━━ Supplied material

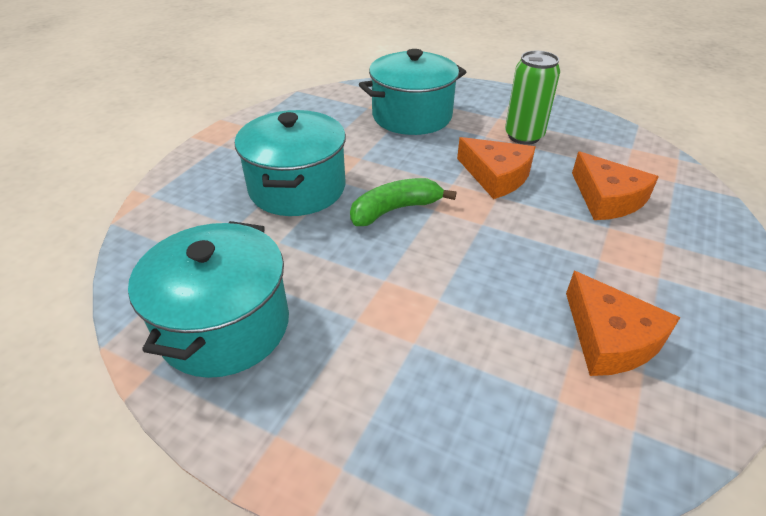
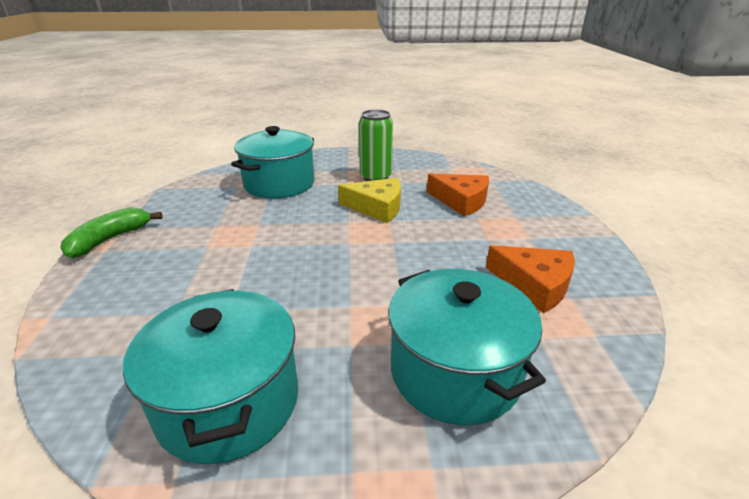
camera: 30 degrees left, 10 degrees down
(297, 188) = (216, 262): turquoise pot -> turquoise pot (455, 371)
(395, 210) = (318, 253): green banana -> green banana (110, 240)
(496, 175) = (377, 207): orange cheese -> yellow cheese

━━━━

**About this exercise**
Output exactly the lines of the data that run from the one containing "(395, 210) = (318, 253): green" to the very last line, and no others.

**Answer**
(395, 210) = (318, 253): green banana -> green banana (110, 240)
(496, 175) = (377, 207): orange cheese -> yellow cheese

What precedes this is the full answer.